*PROBLEM DETAILS*: Return all lines from the entries below in which the word "none" is present.

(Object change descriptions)
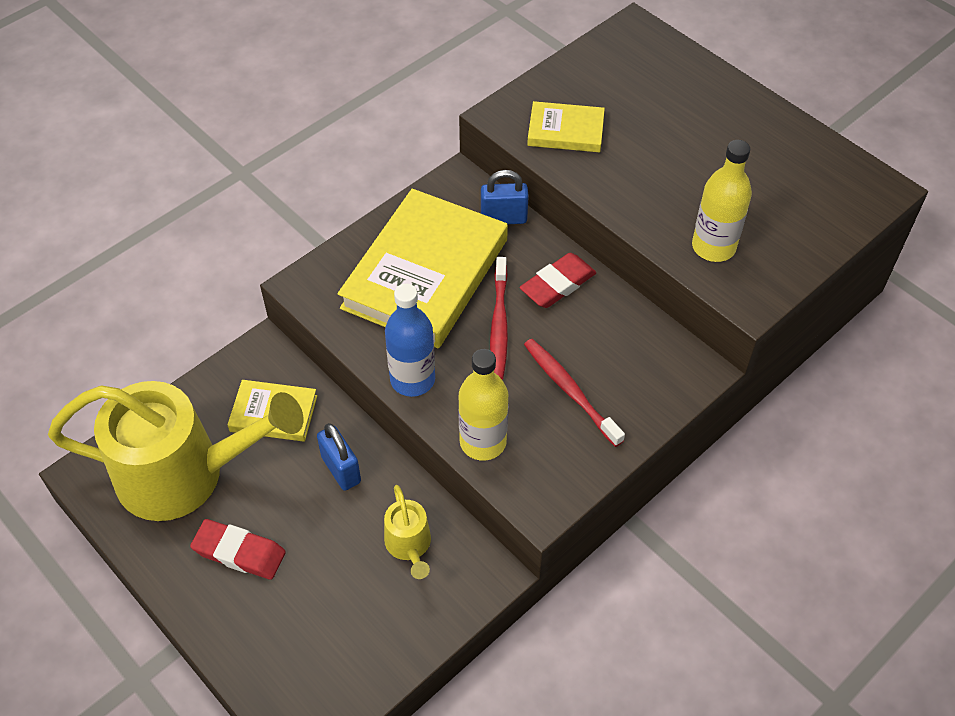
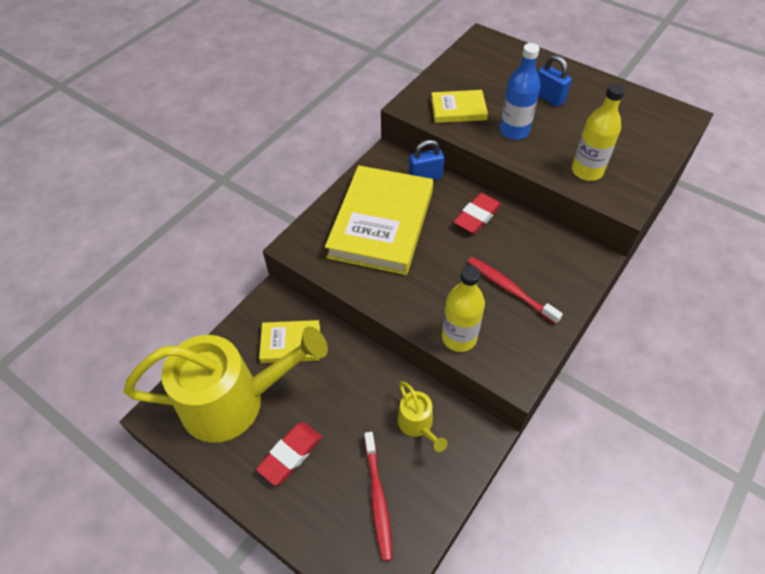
camera: 10 degrees left, 0 degrees up
red eraser [190,519,286,580] -> red eraser turned 60 degrees counterclockwise [256,422,322,486]
blue padlock [317,423,361,491] -> blue padlock moved to [538,55,572,107]
blue bottle [385,284,435,397] -> blue bottle moved to [499,43,540,140]
red toothbrush [490,257,508,379] -> red toothbrush moved to [364,432,393,561]

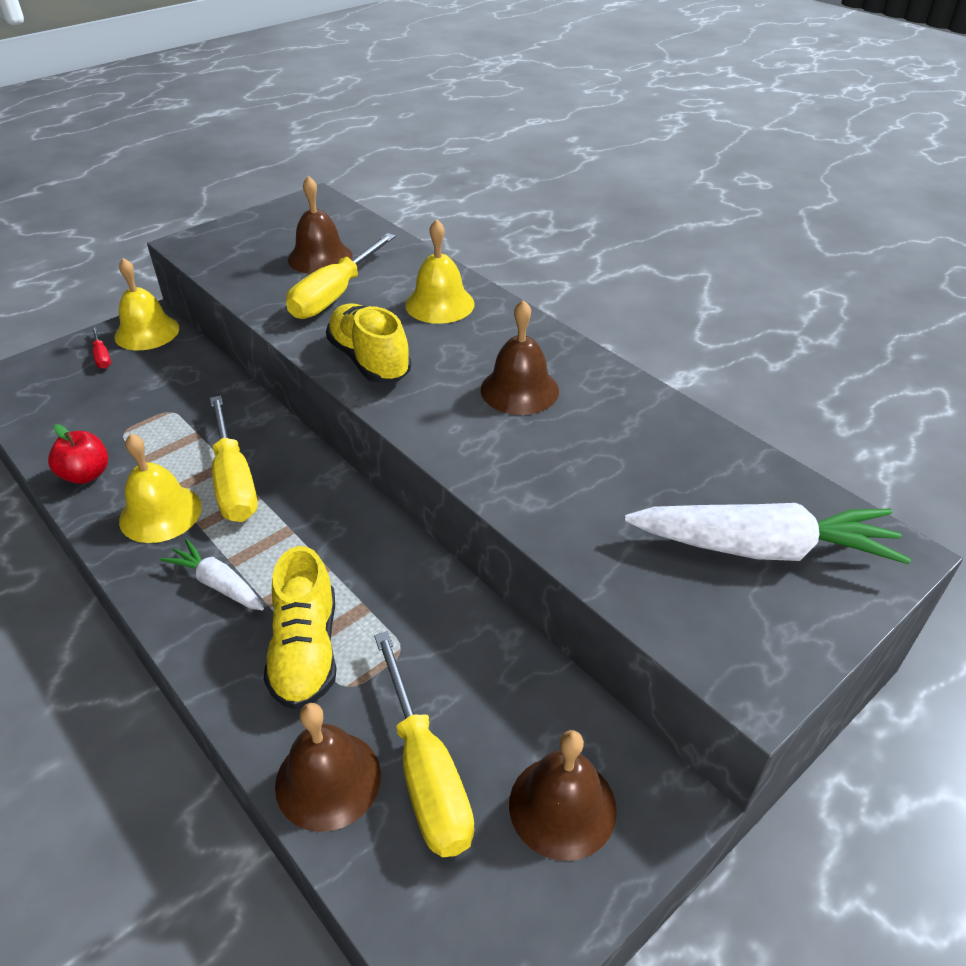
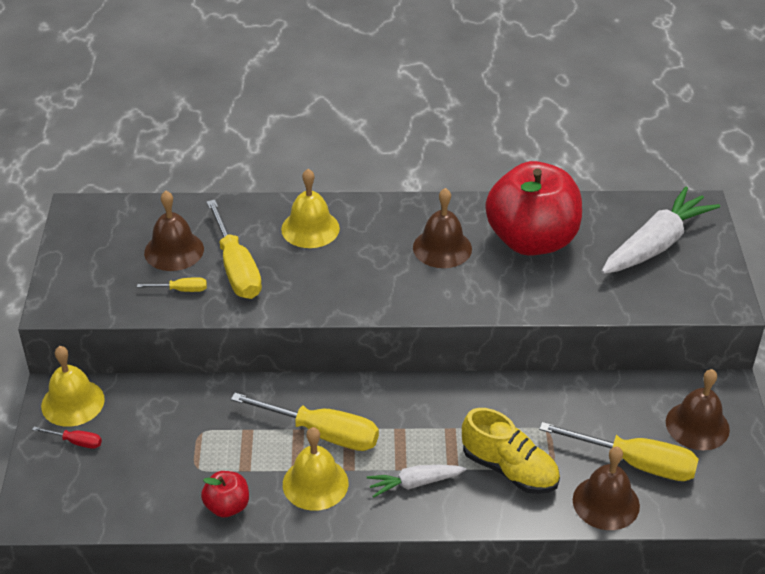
camera: 50 degrees left, 0 degrees up
yellow shoe [326,303,411,383] -> none
none -> yellow screwdriver [137,277,207,292]
none -> red apple [485,161,582,256]

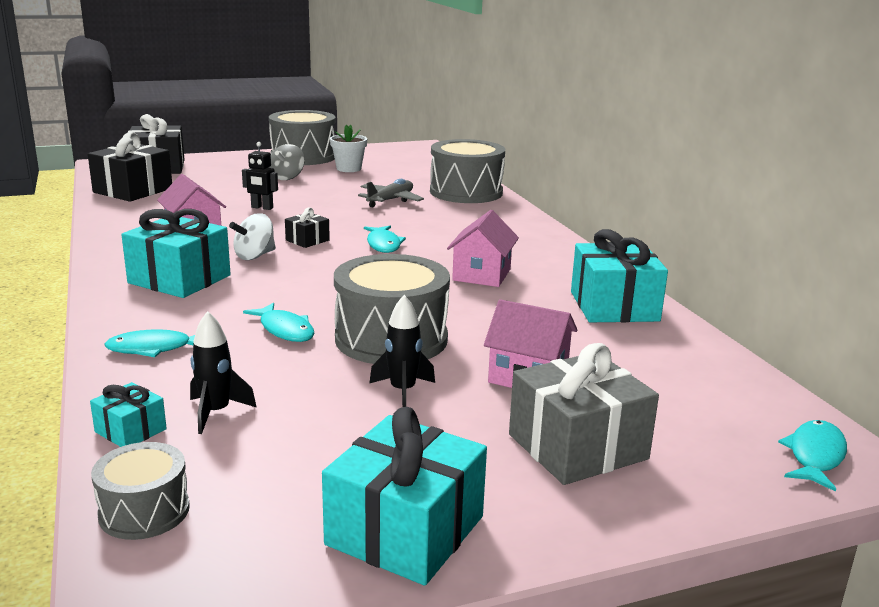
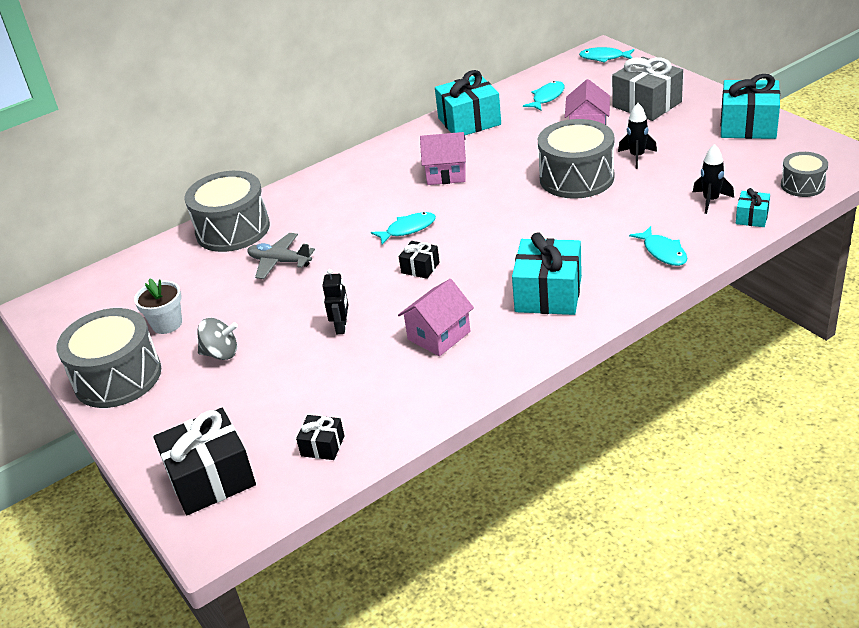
camera: 100 degrees left, 15 degrees up
black gift [88,132,172,202] -> black gift [296,415,344,460], size x0.50
white spinning top [229,213,276,260] -> none
turquoise fish [243,302,315,342] -> turquoise fish moved to [523,81,565,111]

*OUTPUT BELOW*:
yellow shoe [326,303,411,383] -> none
none -> yellow screwdriver [137,277,207,292]
none -> red apple [485,161,582,256]
white spinning top [229,213,276,260] -> none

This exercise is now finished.